Look below for the line with "IR1 pin OUT: D3 -> D2", then repeat it and all lines after it, exactly, minus any pictures.

Stored entries:

• • •

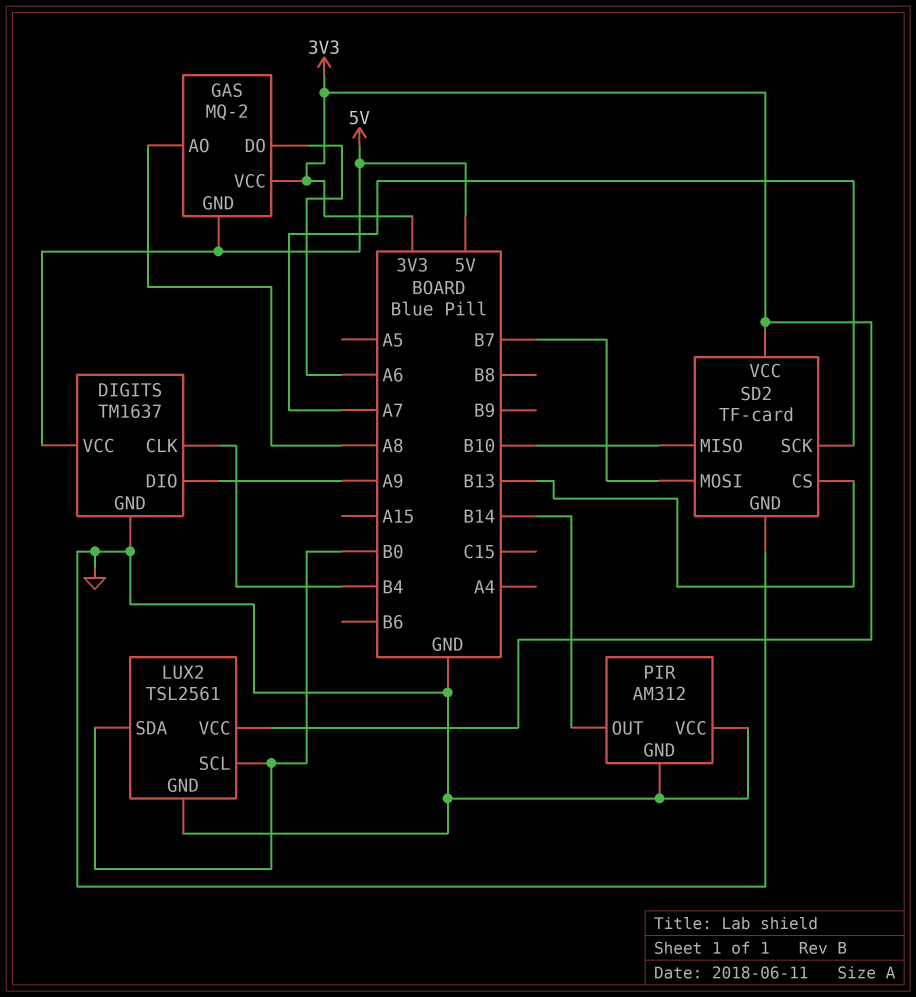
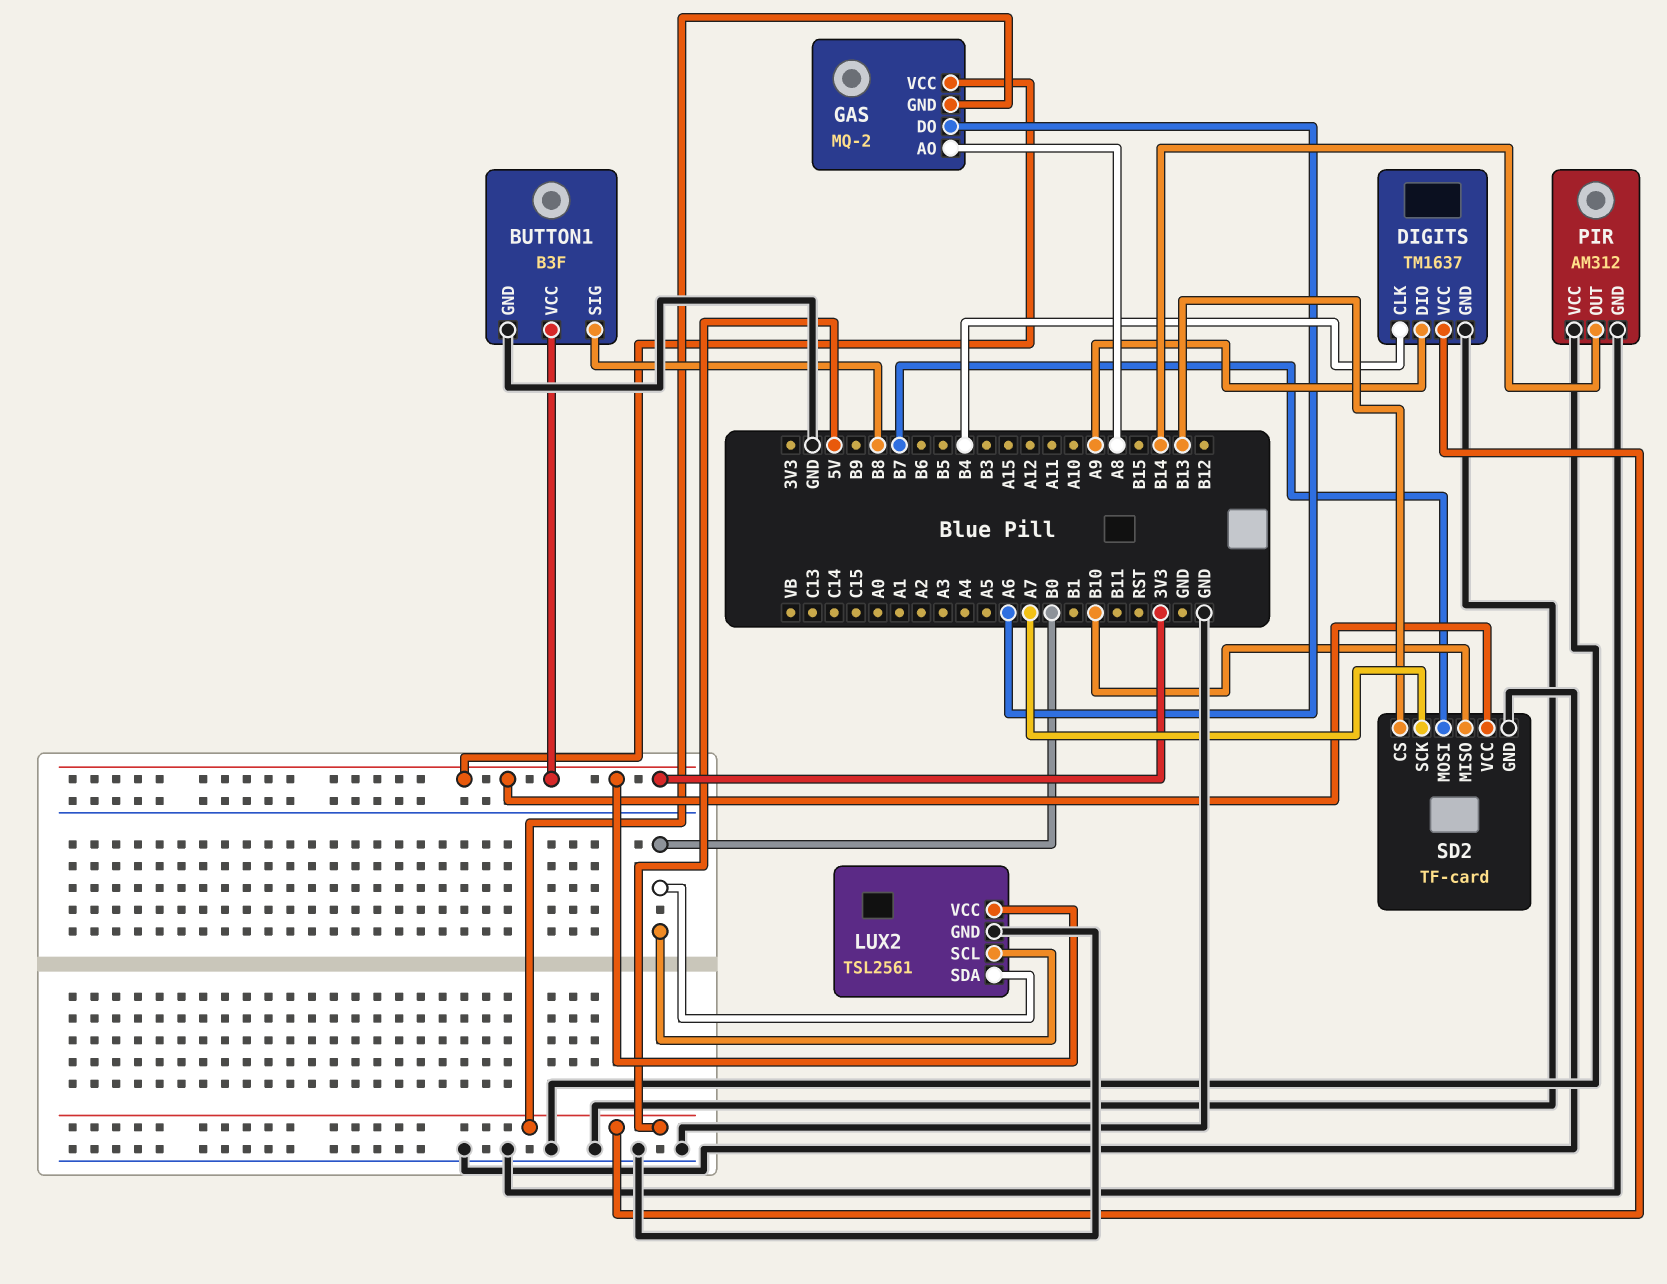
BUTTON1: none -> B3F
BUTTON1 pin GND: none -> GND
BUTTON1 pin SIG: none -> B8
BUTTON1 pin VCC: none -> 3V3

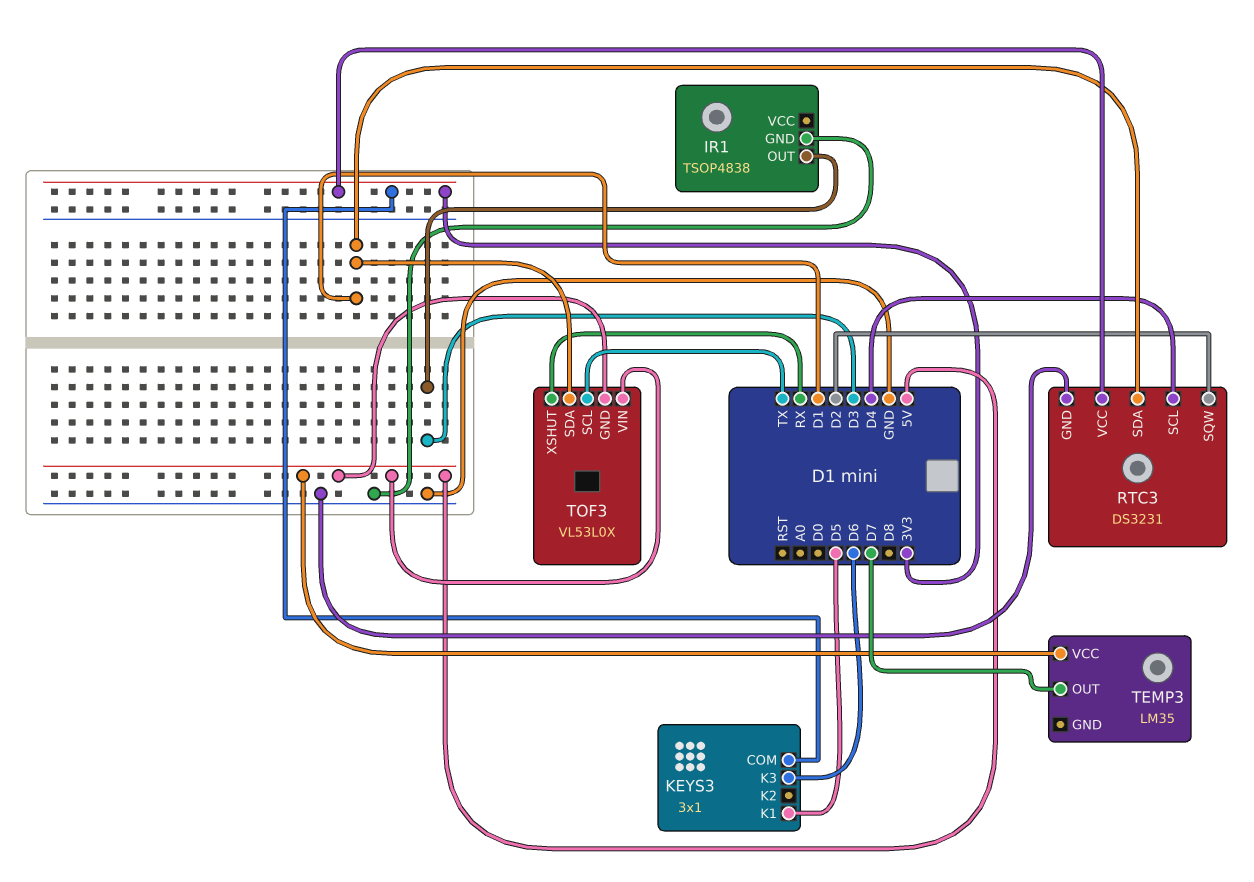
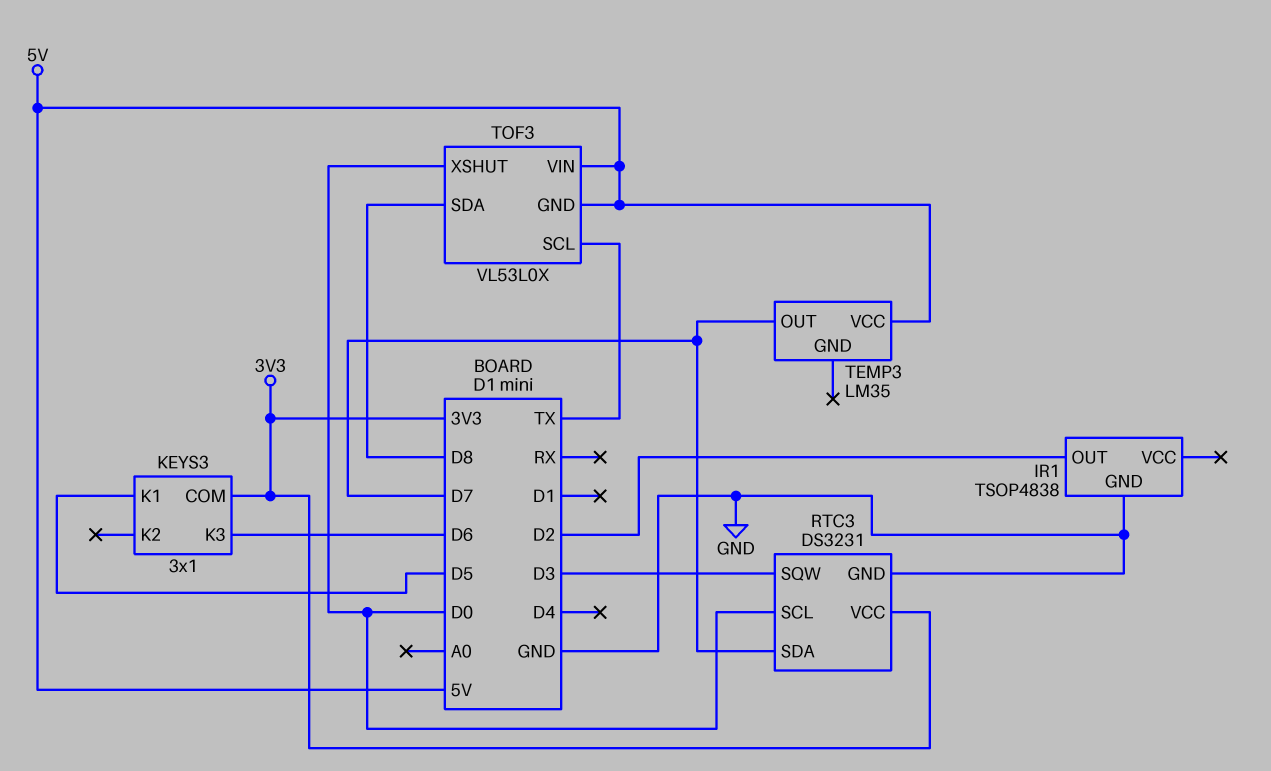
IR1 pin OUT: D3 -> D2
RTC3 pin SCL: D4 -> D0
RTC3 pin SDA: D1 -> D7
RTC3 pin SQW: D2 -> D3
TOF3 pin SDA: D1 -> D8
TOF3 pin XSHUT: RX -> D0

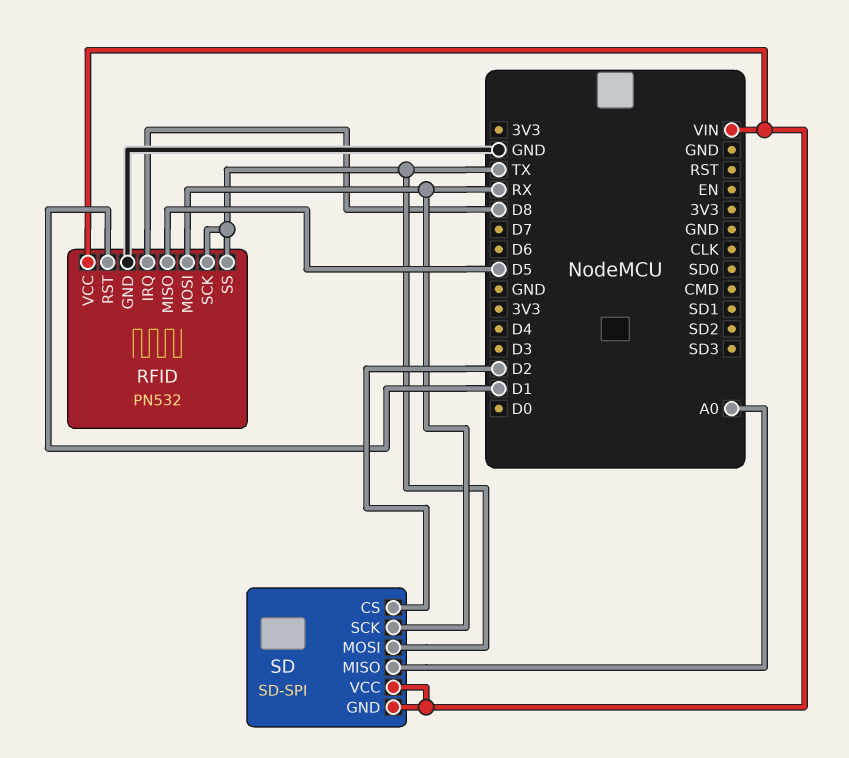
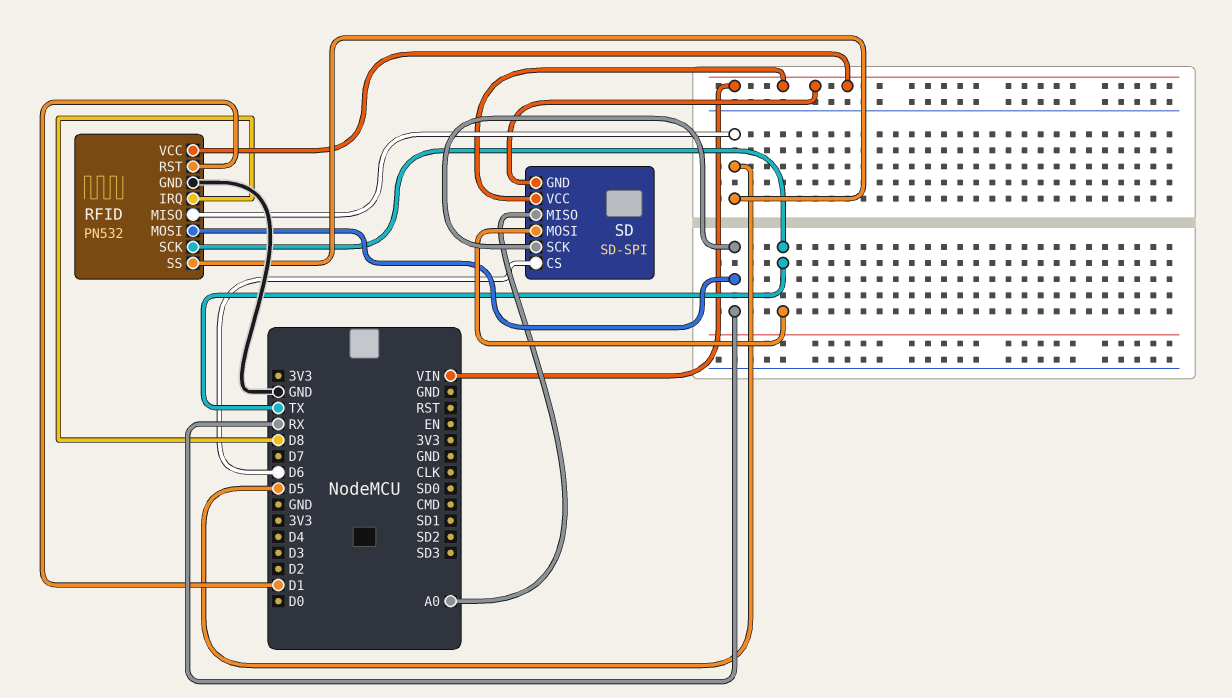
RFID pin SS: TX -> D5
SD pin CS: D2 -> D6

• • •

__Output of the exercise__:
IR1 pin OUT: D3 -> D2
RTC3 pin SCL: D4 -> D0
RTC3 pin SDA: D1 -> D7
RTC3 pin SQW: D2 -> D3
TOF3 pin SDA: D1 -> D8
TOF3 pin XSHUT: RX -> D0

RFID pin SS: TX -> D5
SD pin CS: D2 -> D6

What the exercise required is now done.